• **What is required**
Copy the records word for word. Pictures do not go in.

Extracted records
========================================================================

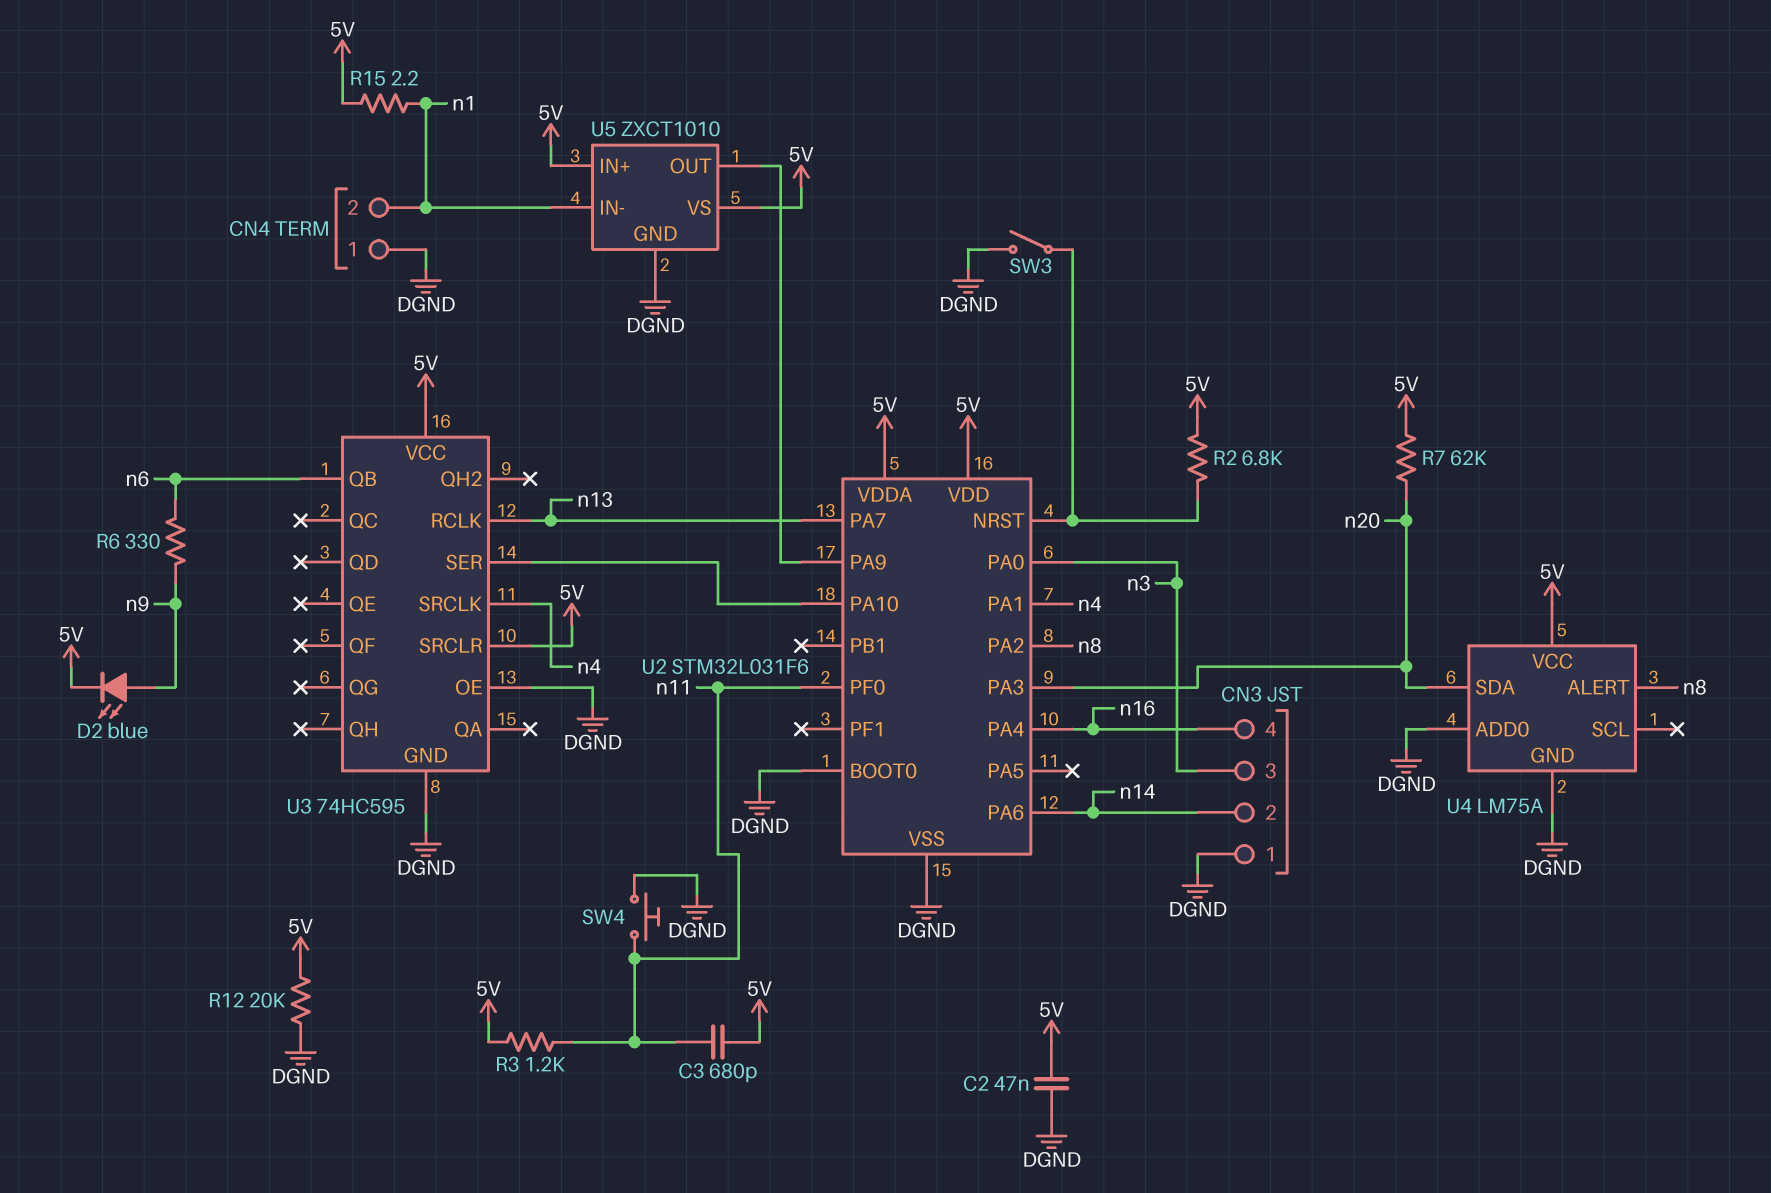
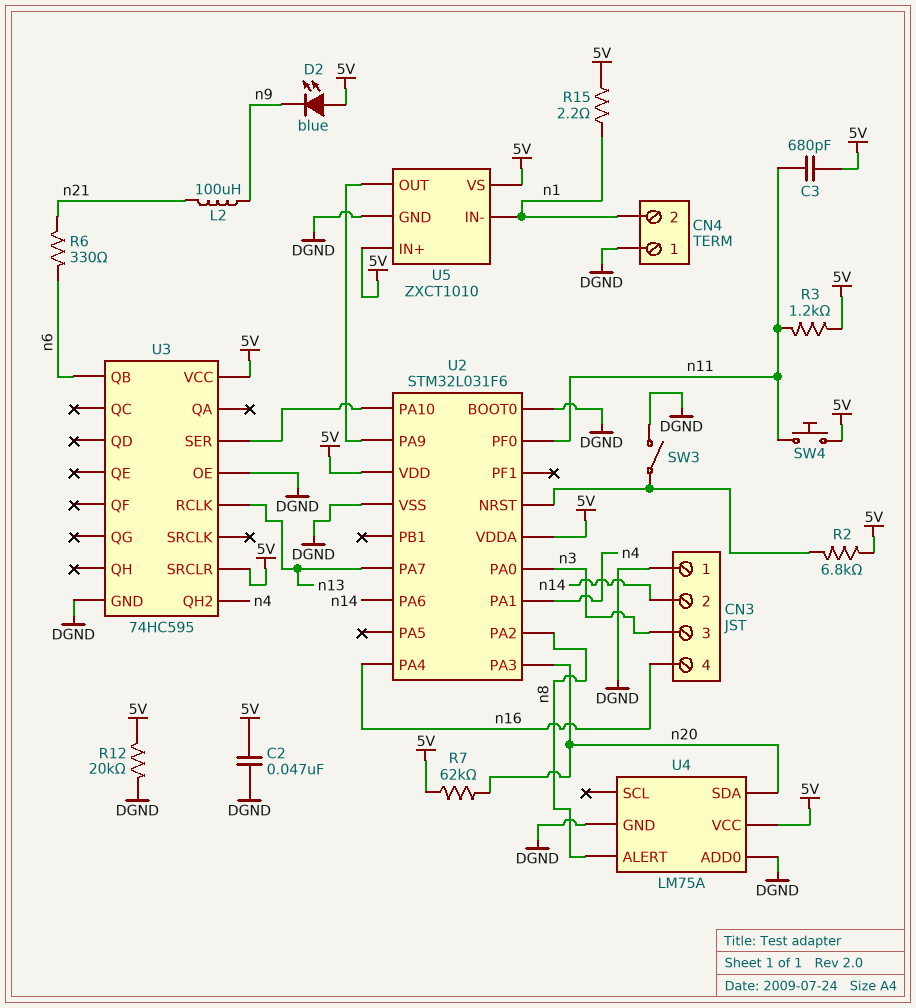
D2: LED blue (A n9, K 5V) -> LED blue (A 5V, K n9)
L2: none -> 100uH (n9, n21)
R6: 330 (n6, n9) -> 330 (n6, n21)
SW4: button (DGND, n11) -> button (5V, n11)
U3 pin QH2: none -> n4
U3 pin SRCLK: n4 -> none

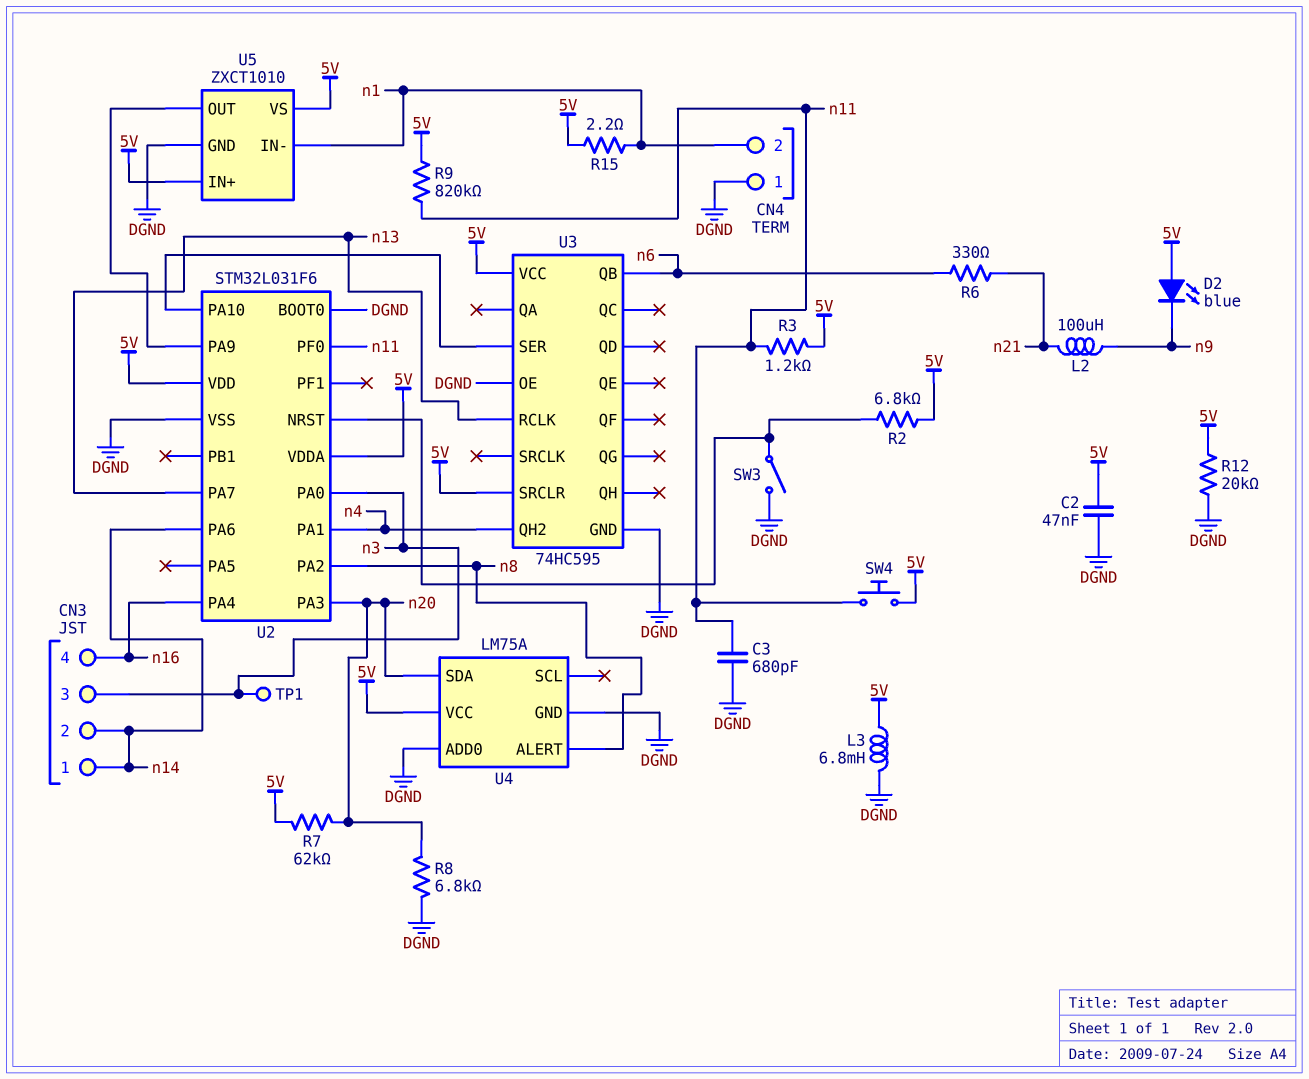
C3: 680pF (5V, n11) -> 680pF (DGND, n11)
CN3 pin 1: DGND -> n14
L3: none -> 6.8mH (5V, DGND)
R8: none -> 6.8k (DGND, n20)
R9: none -> 820k (5V, n11)
TP1: none -> test point (n3)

========================================================================

• **Exercise answer**
D2: LED blue (A n9, K 5V) -> LED blue (A 5V, K n9)
L2: none -> 100uH (n9, n21)
R6: 330 (n6, n9) -> 330 (n6, n21)
SW4: button (DGND, n11) -> button (5V, n11)
U3 pin QH2: none -> n4
U3 pin SRCLK: n4 -> none

C3: 680pF (5V, n11) -> 680pF (DGND, n11)
CN3 pin 1: DGND -> n14
L3: none -> 6.8mH (5V, DGND)
R8: none -> 6.8k (DGND, n20)
R9: none -> 820k (5V, n11)
TP1: none -> test point (n3)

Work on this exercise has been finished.